[Data supplied Boundary: Start]
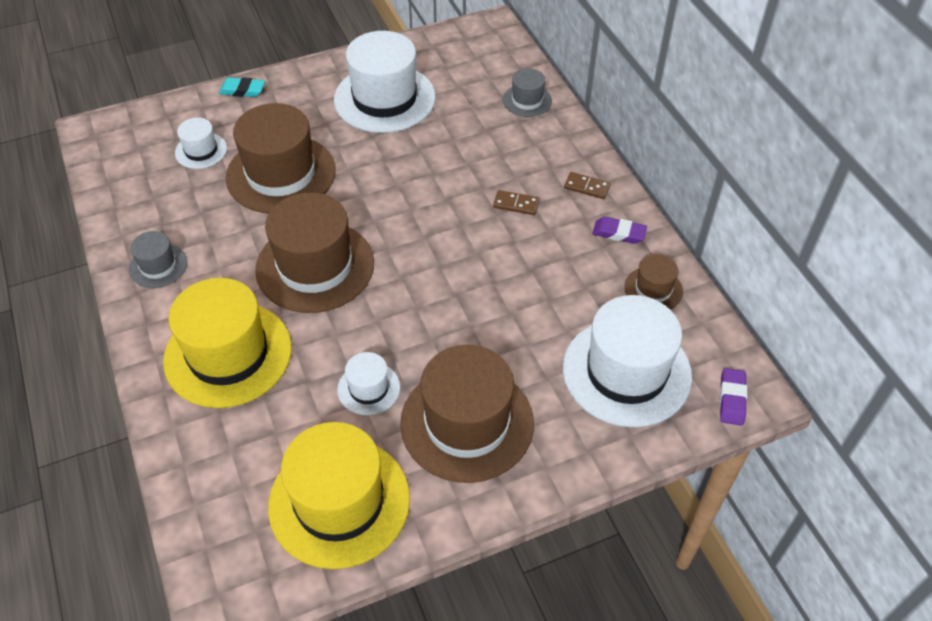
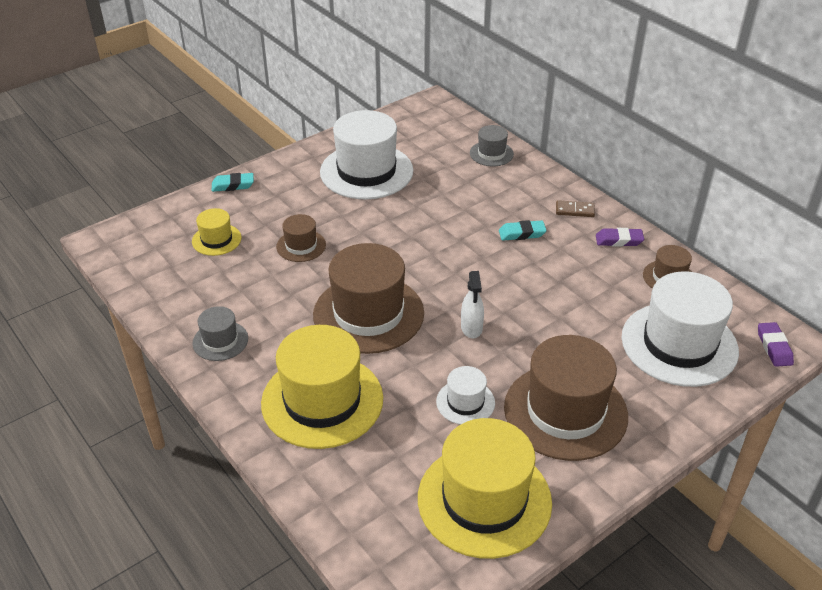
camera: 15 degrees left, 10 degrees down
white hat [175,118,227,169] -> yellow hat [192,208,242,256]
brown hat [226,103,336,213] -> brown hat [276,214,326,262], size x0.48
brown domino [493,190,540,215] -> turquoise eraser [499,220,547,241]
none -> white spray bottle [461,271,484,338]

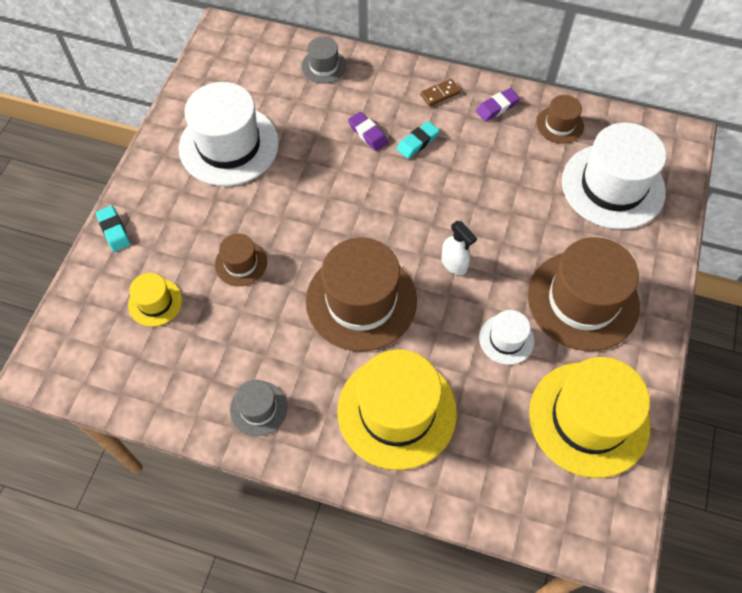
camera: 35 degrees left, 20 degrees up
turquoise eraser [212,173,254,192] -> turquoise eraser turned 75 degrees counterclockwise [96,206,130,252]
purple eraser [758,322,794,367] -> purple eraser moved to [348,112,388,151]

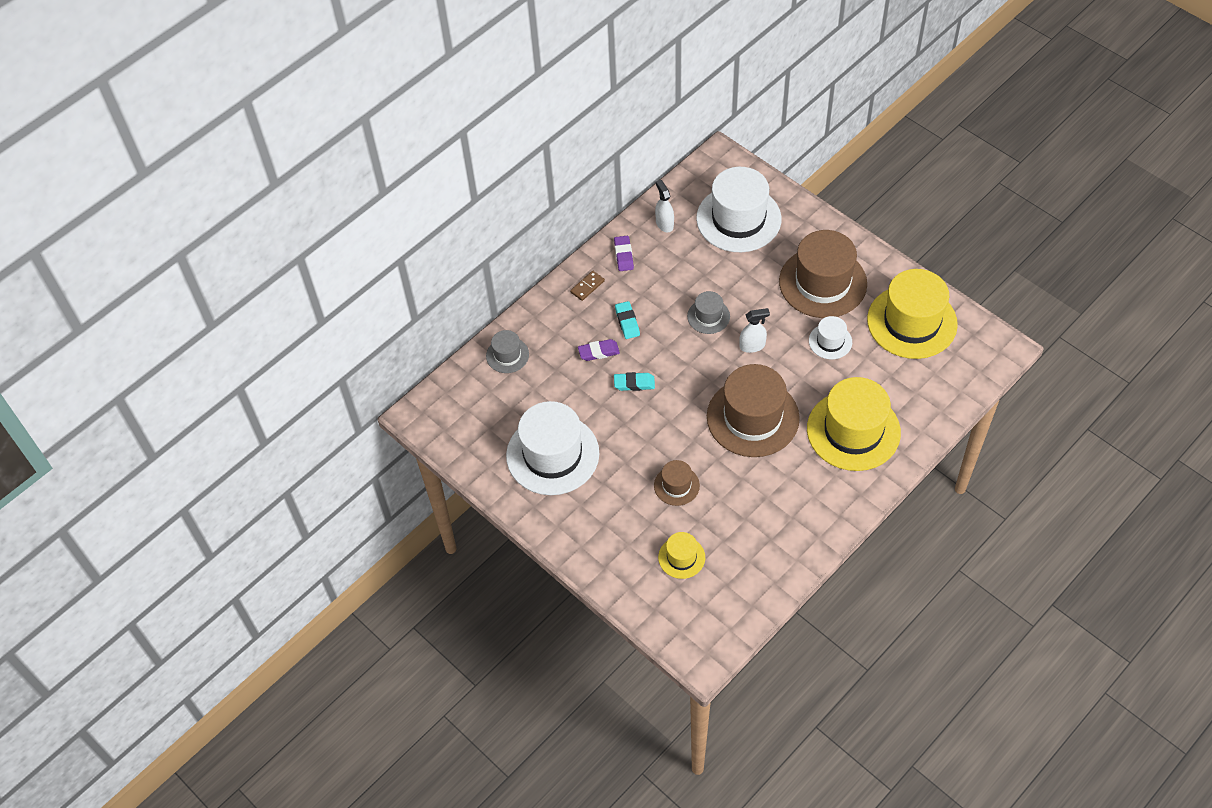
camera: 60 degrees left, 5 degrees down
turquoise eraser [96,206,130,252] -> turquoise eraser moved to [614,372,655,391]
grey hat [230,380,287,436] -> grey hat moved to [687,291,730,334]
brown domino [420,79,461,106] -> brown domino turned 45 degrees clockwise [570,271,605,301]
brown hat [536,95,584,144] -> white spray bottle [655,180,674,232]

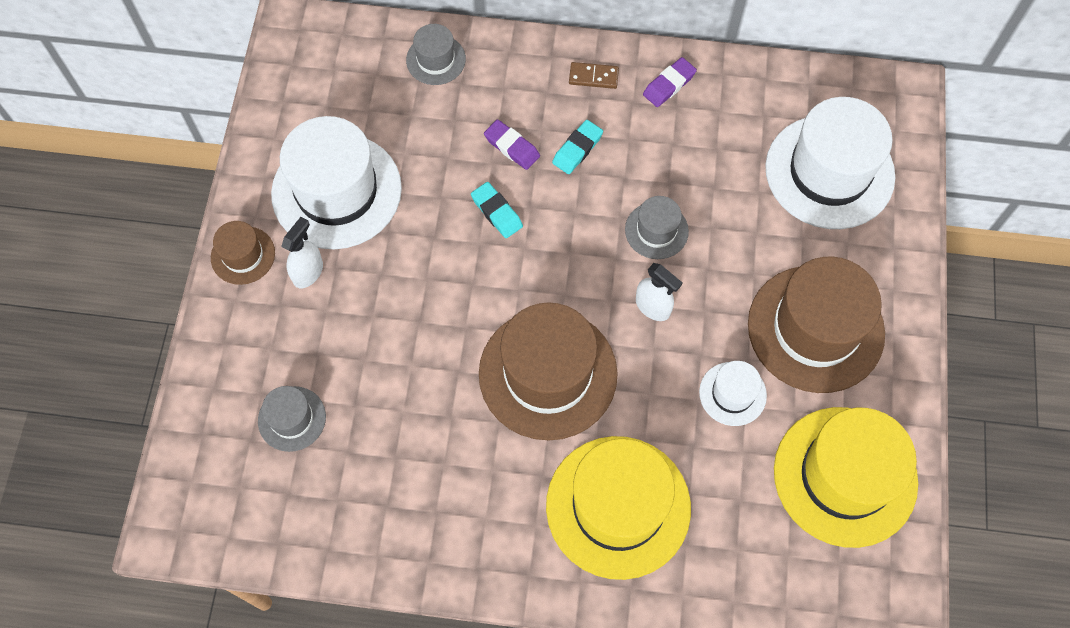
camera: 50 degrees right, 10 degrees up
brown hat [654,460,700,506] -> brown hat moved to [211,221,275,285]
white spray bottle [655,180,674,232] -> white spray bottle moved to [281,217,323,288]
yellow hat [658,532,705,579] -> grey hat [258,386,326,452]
[Data supplied Boundary: End]
Starting at the top of the listing above, please restate word for word each line up to and including the one that holds "turquoise eraser [96,206,130,252]", omitting every image.

Solution for this exercise -
camera: 15 degrees left, 10 degrees down
white hat [175,118,227,169] -> yellow hat [192,208,242,256]
brown hat [226,103,336,213] -> brown hat [276,214,326,262], size x0.48
brown domino [493,190,540,215] -> turquoise eraser [499,220,547,241]
none -> white spray bottle [461,271,484,338]

camera: 35 degrees left, 20 degrees up
turquoise eraser [212,173,254,192] -> turquoise eraser turned 75 degrees counterclockwise [96,206,130,252]
purple eraser [758,322,794,367] -> purple eraser moved to [348,112,388,151]

camera: 60 degrees left, 5 degrees down
turquoise eraser [96,206,130,252] -> turquoise eraser moved to [614,372,655,391]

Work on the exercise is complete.